Exercise instructions: When you copy the records that follow, please keep every word exactly as it is and leave out the pictures.

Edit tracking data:
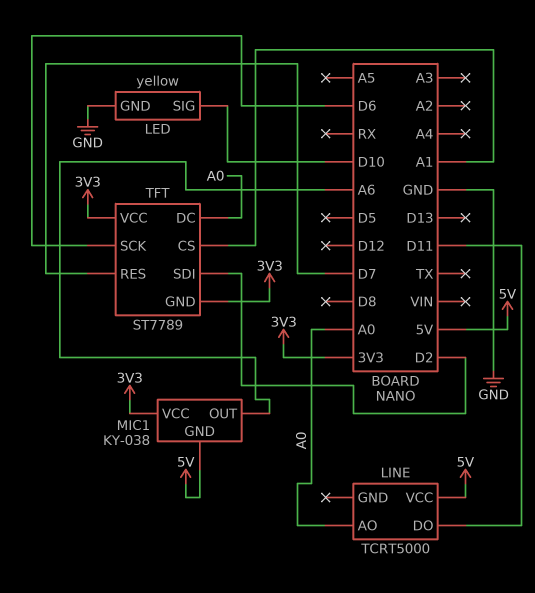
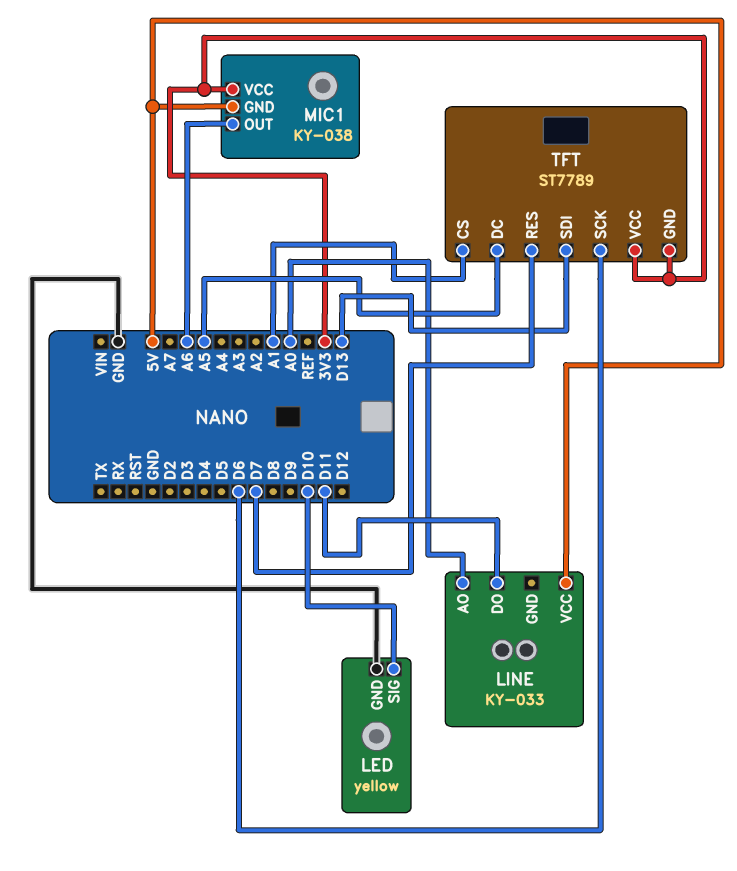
LINE: TCRT5000 -> KY-033
TFT pin DC: A0 -> A5
TFT pin SDI: D2 -> D13

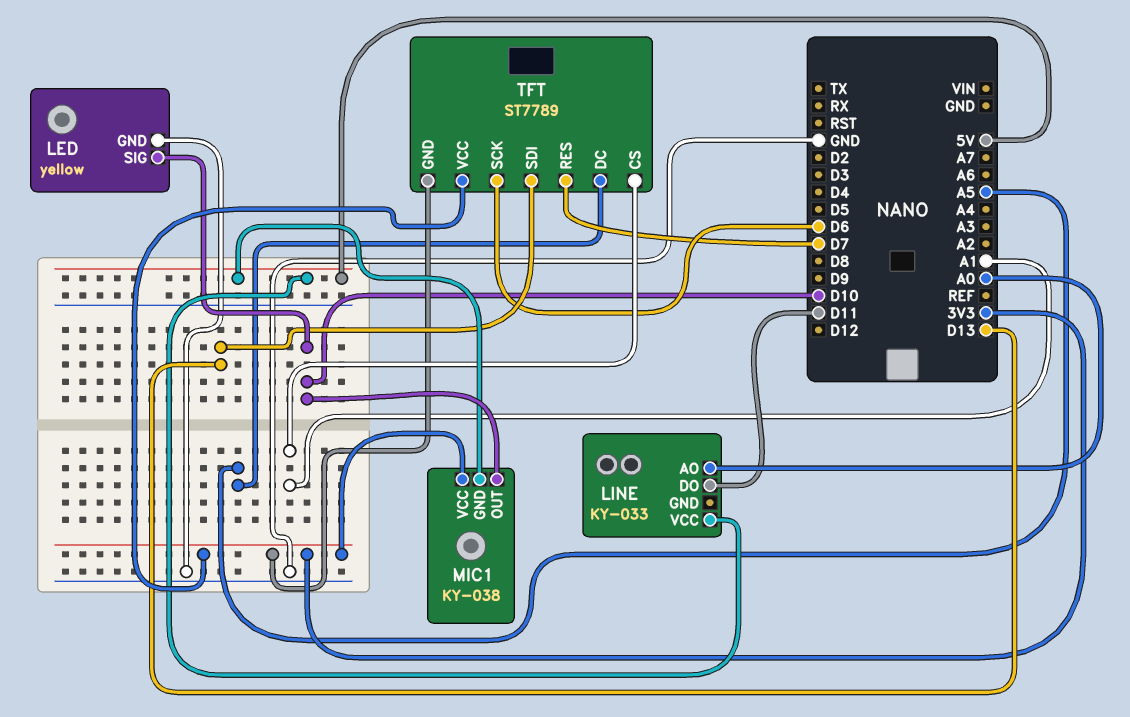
MIC1 pin OUT: A6 -> D10

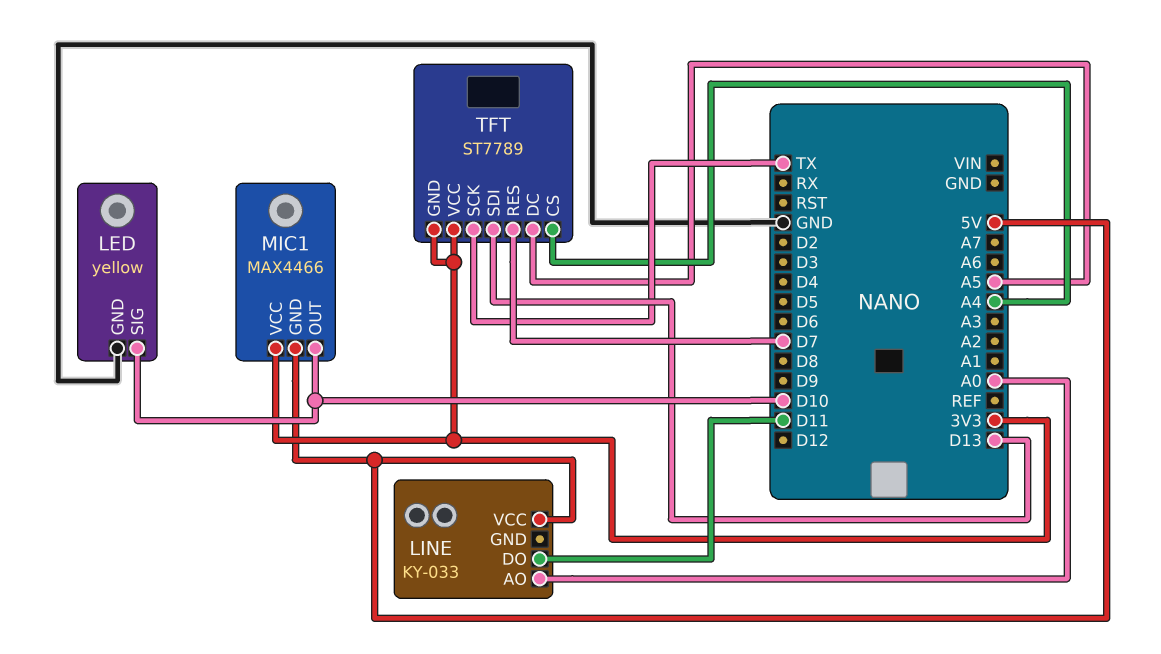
MIC1: KY-038 -> MAX4466
TFT pin CS: A1 -> A4
TFT pin SCK: D6 -> TX

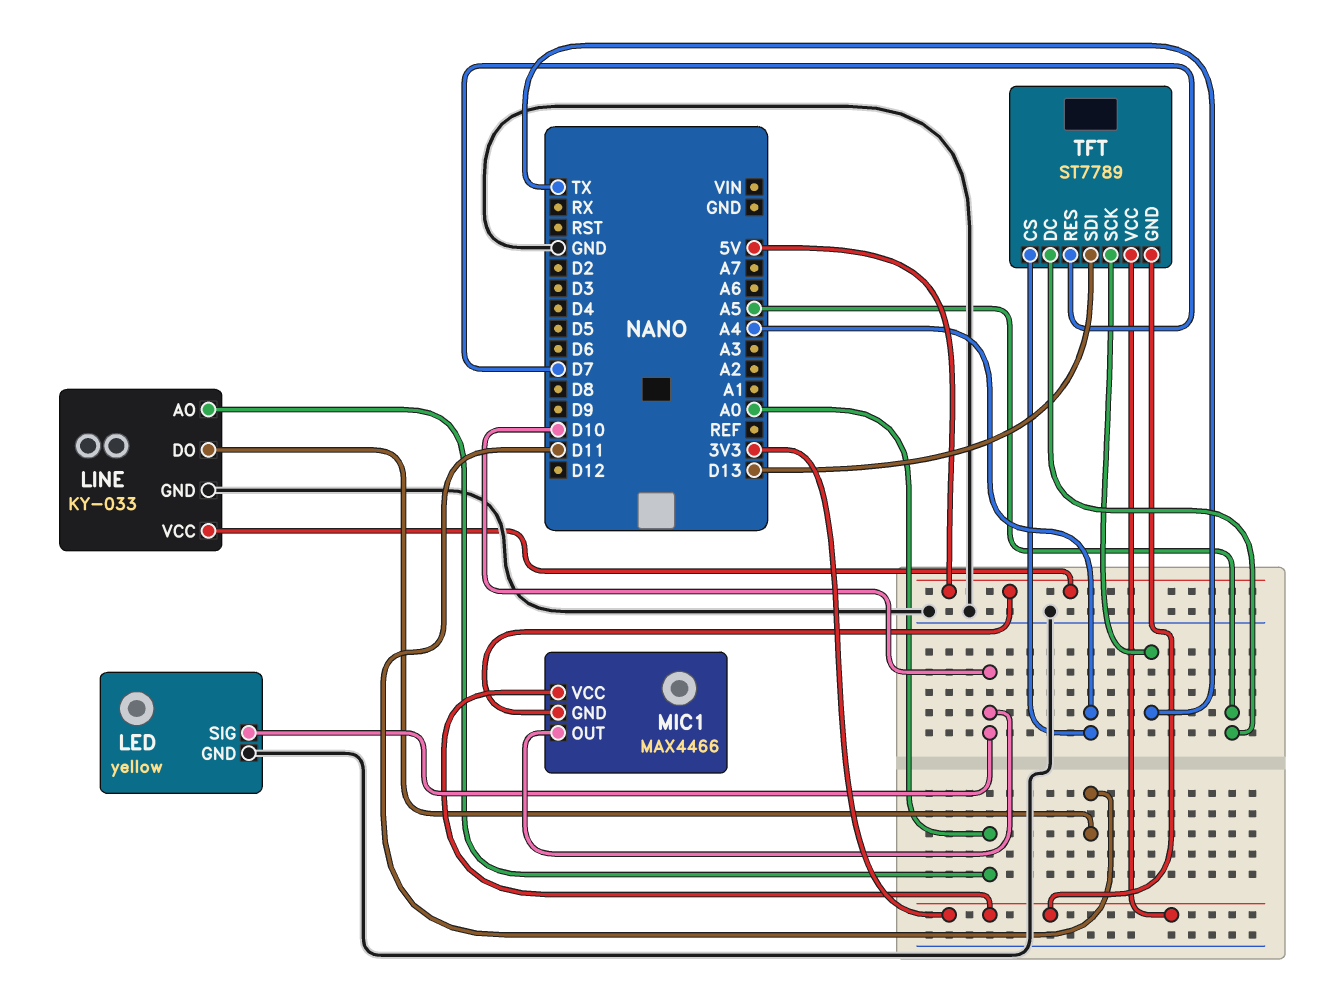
LINE pin GND: none -> GND

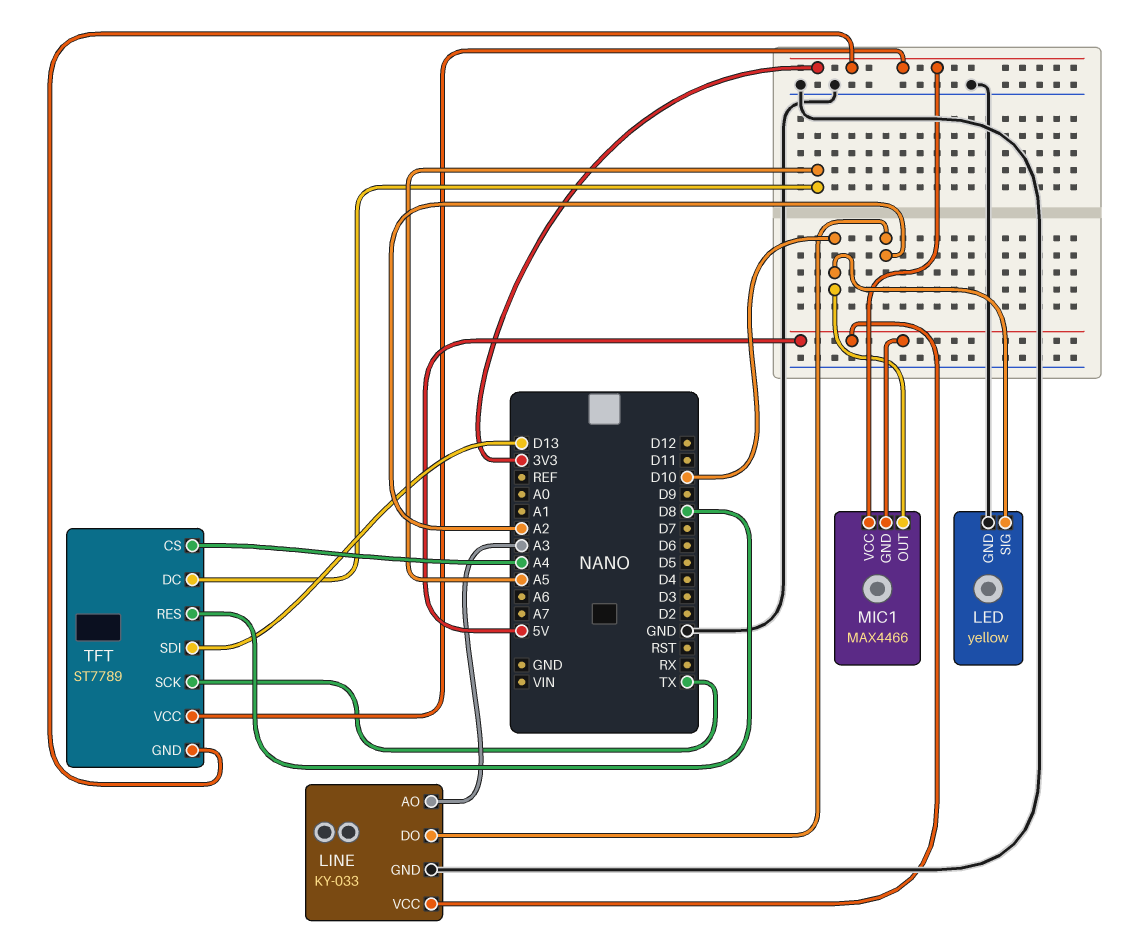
LINE pin AO: A0 -> A3
LINE pin DO: D11 -> A2
TFT pin RES: D7 -> D8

Worked solution:
LINE: TCRT5000 -> KY-033
TFT pin DC: A0 -> A5
TFT pin SDI: D2 -> D13

MIC1 pin OUT: A6 -> D10

MIC1: KY-038 -> MAX4466
TFT pin CS: A1 -> A4
TFT pin SCK: D6 -> TX

LINE pin GND: none -> GND

LINE pin AO: A0 -> A3
LINE pin DO: D11 -> A2
TFT pin RES: D7 -> D8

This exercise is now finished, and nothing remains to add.